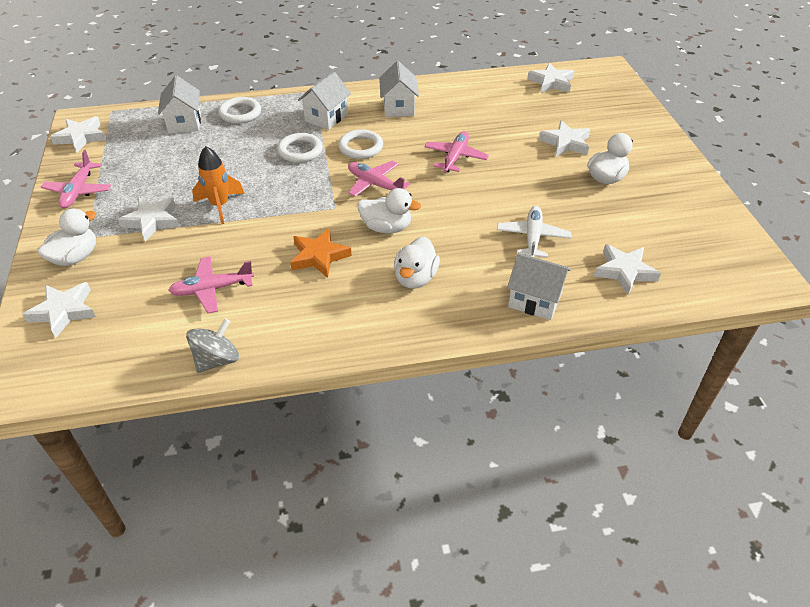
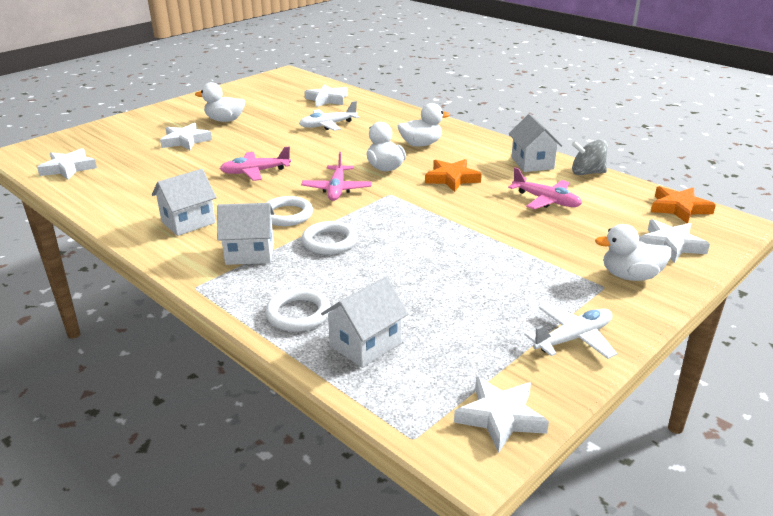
camera: 125 degrees left, 15 degrees down
(78, 191) = (573, 338): pink plane -> white plane
(84, 370) = (679, 208): none -> orange star
(152, 221) = (533, 265): white star -> none
(220, 205) = (463, 243): orange rocket -> none
(534, 300) = (388, 112): white house -> white house (532, 163)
——
- INSTRUCTIONS TO FOLLOW:
Omit the pictures, and quote the material above exactly as given.

- TASK RESULT:
camera: 125 degrees left, 15 degrees down
(78, 191) = (573, 338): pink plane -> white plane
(84, 370) = (679, 208): none -> orange star
(152, 221) = (533, 265): white star -> none
(220, 205) = (463, 243): orange rocket -> none
(534, 300) = (388, 112): white house -> white house (532, 163)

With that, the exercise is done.